WHAT TO WORK ON →
Please output every line of the material as it stands, without the pictures.

DATA FOR THIS TASK →
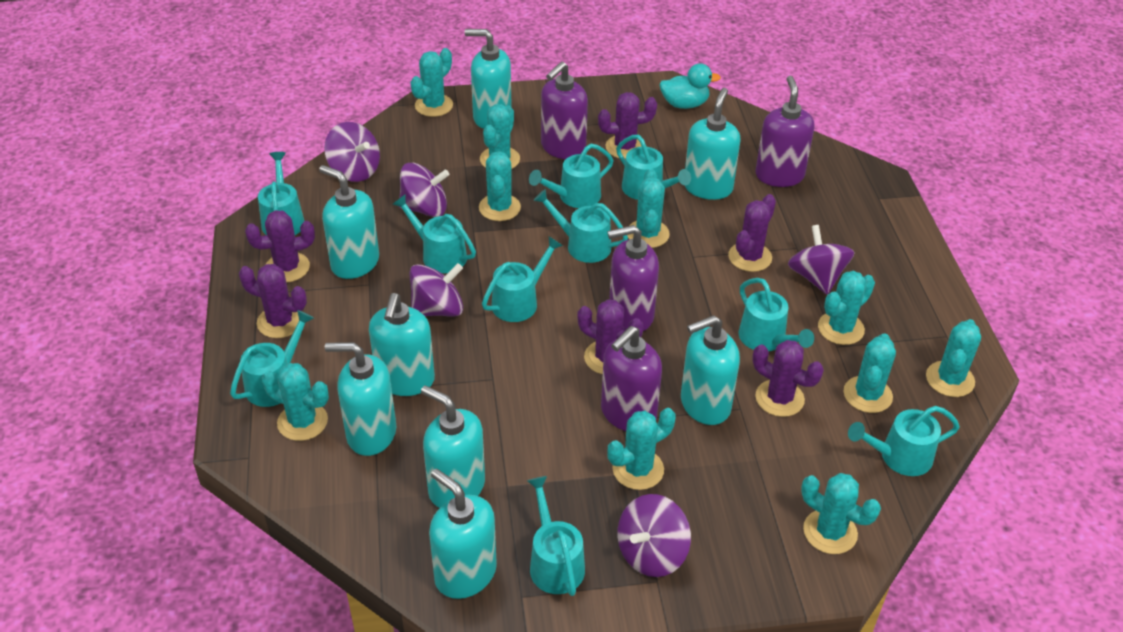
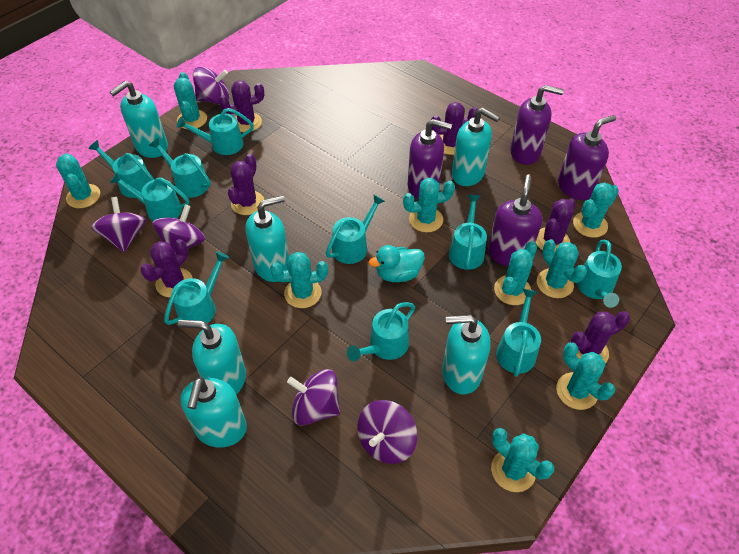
turquoise cactus: 10 -> 9
turquoise soap dispenser: 8 -> 6

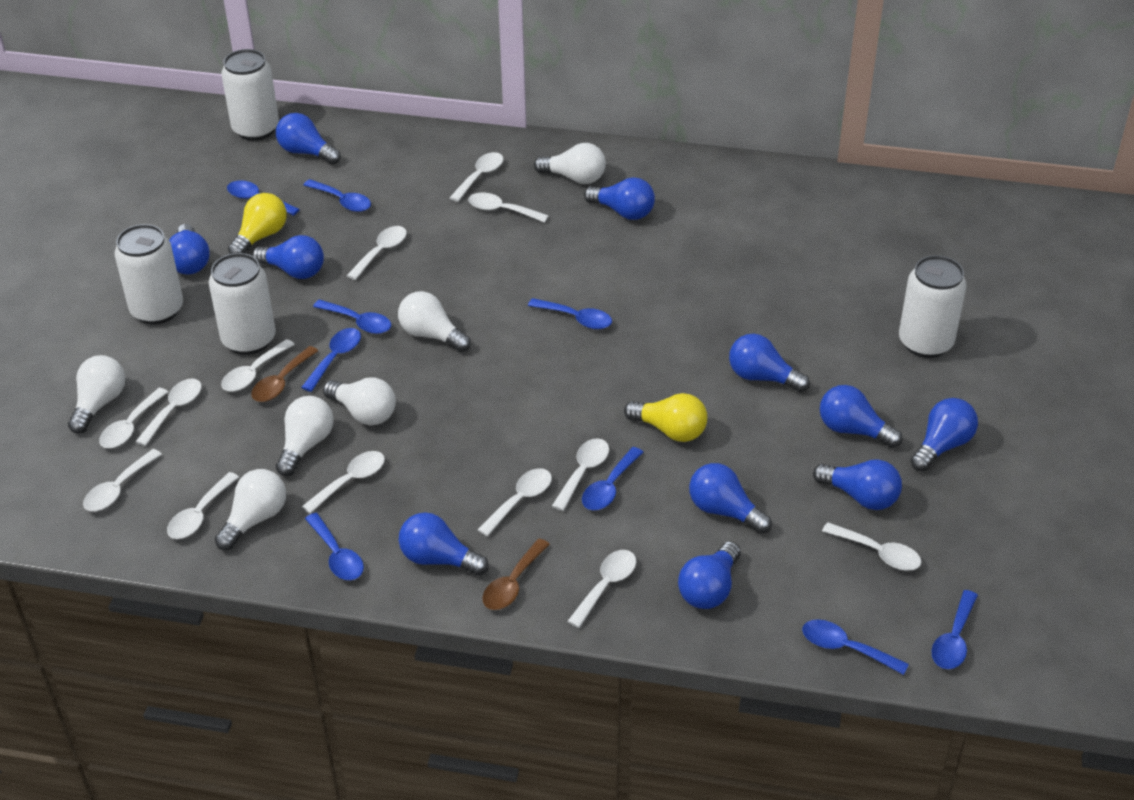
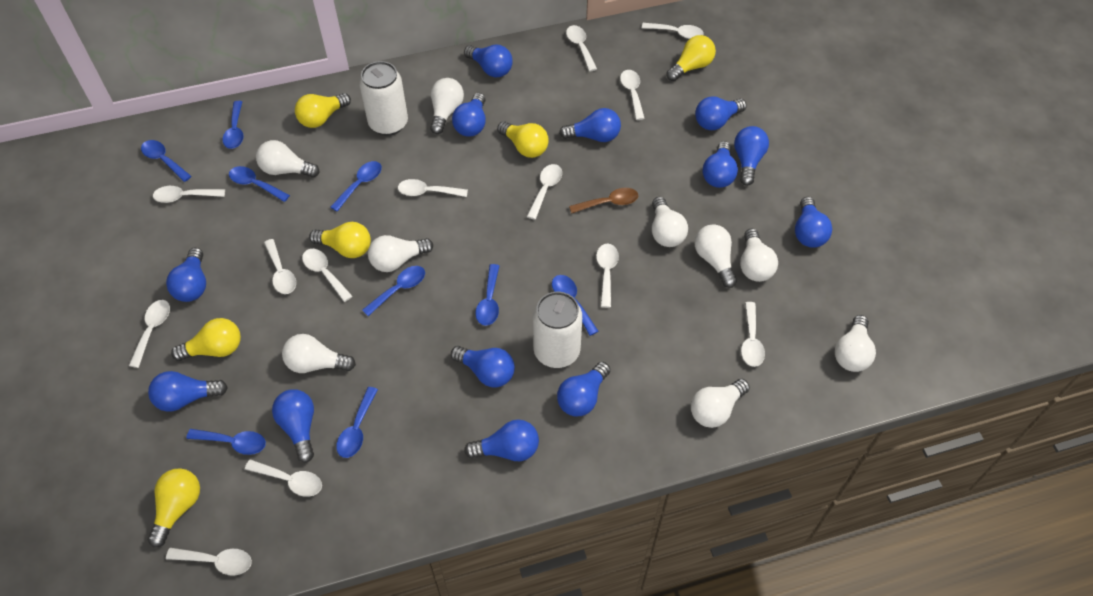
blue light bulb: 11 -> 13
brown spoon: 2 -> 1
white can: 4 -> 2
white light bulb: 6 -> 9
yellow light bulb: 2 -> 6

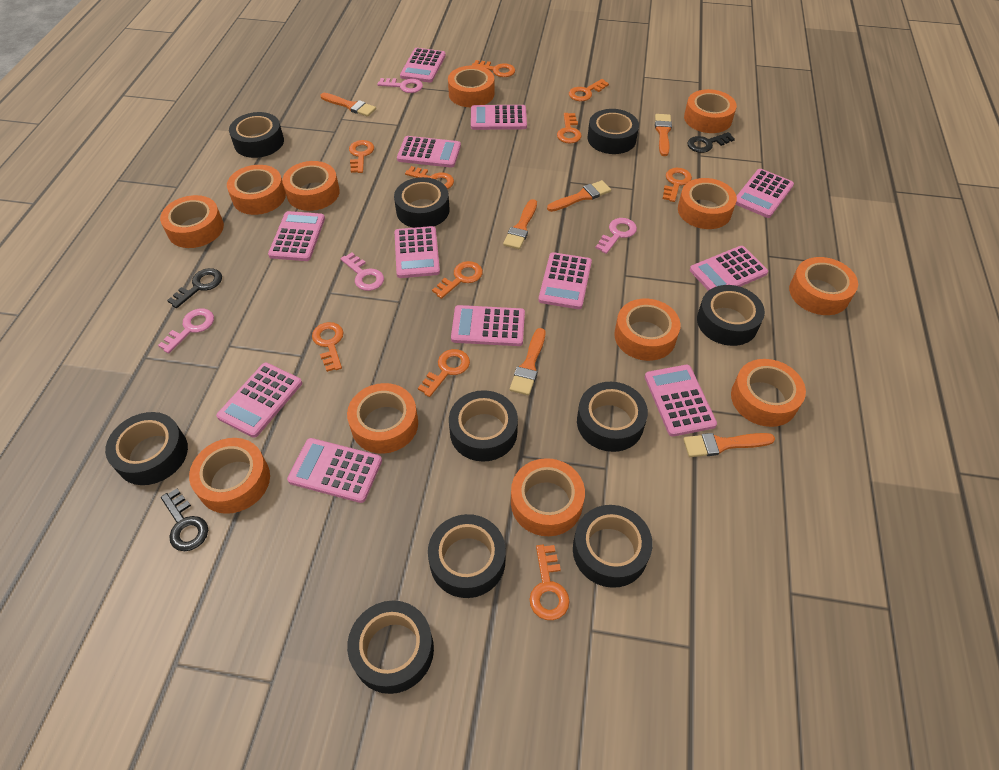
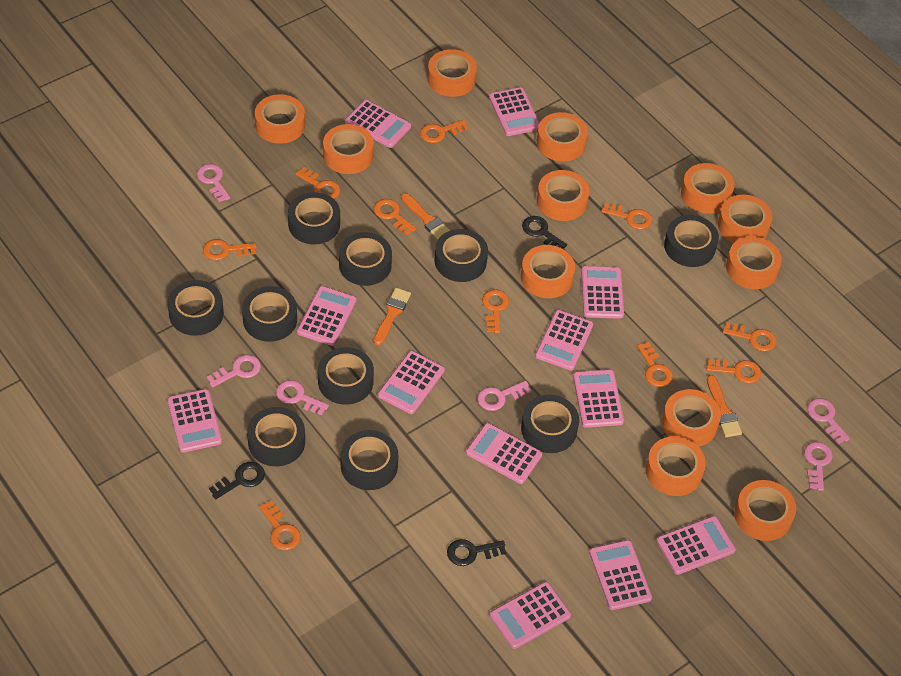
orange brush: 6 -> 3
pink key: 4 -> 6

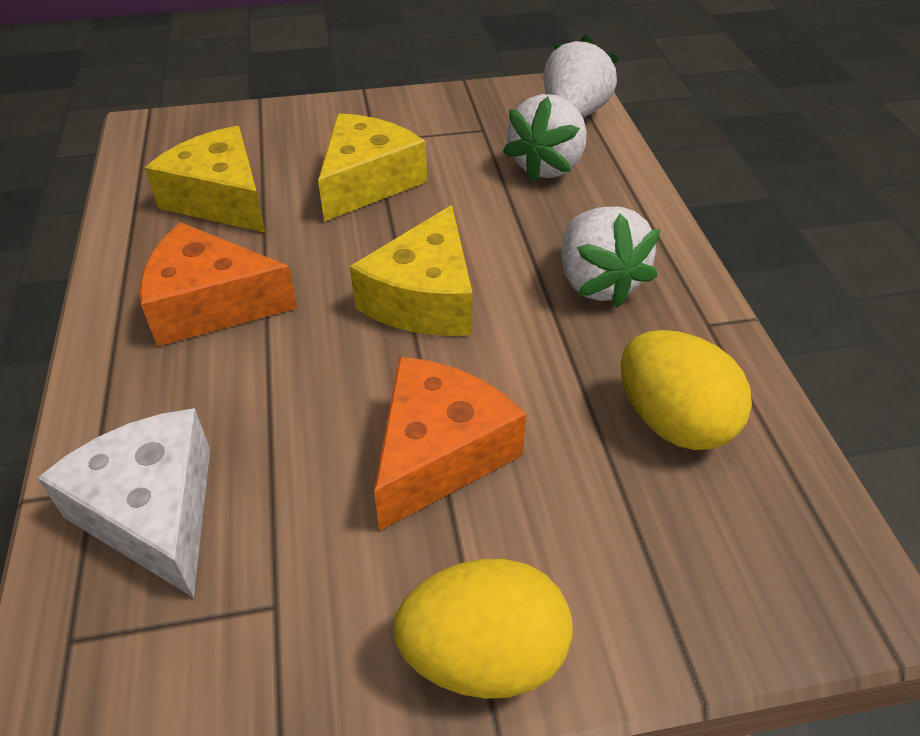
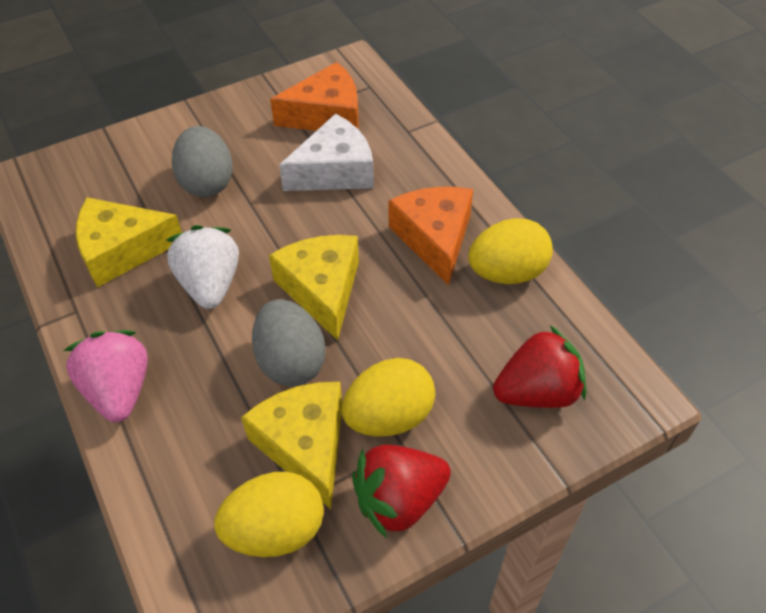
grey egg: 0 -> 2
pink strawberry: 0 -> 1
red strawberry: 0 -> 2
white strawberry: 3 -> 1
yellow egg: 2 -> 3

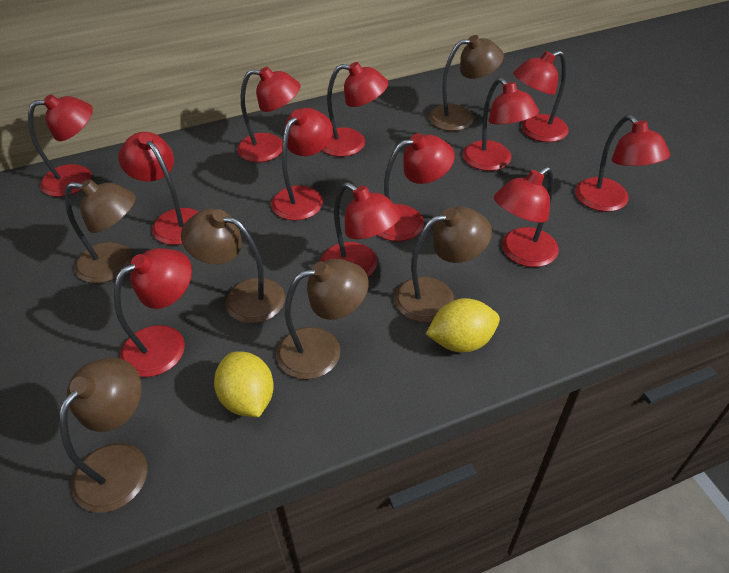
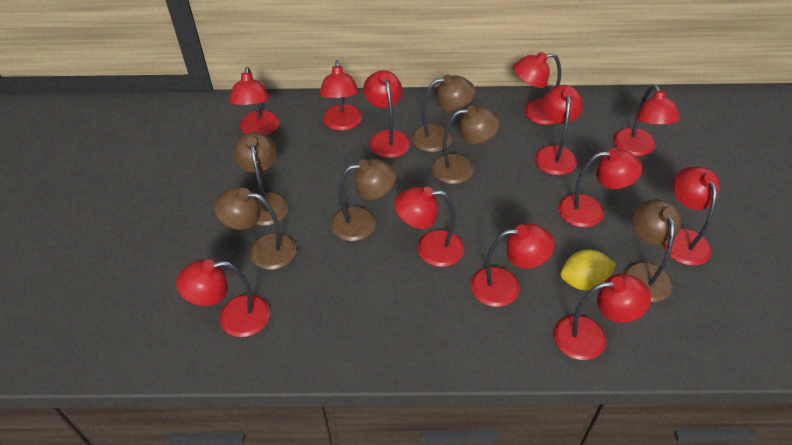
yellow lemon: 2 -> 1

TASK ANSWER →
turquoise cactus: 10 -> 9
turquoise soap dispenser: 8 -> 6

blue light bulb: 11 -> 13
brown spoon: 2 -> 1
white can: 4 -> 2
white light bulb: 6 -> 9
yellow light bulb: 2 -> 6

orange brush: 6 -> 3
pink key: 4 -> 6

grey egg: 0 -> 2
pink strawberry: 0 -> 1
red strawberry: 0 -> 2
white strawberry: 3 -> 1
yellow egg: 2 -> 3

yellow lemon: 2 -> 1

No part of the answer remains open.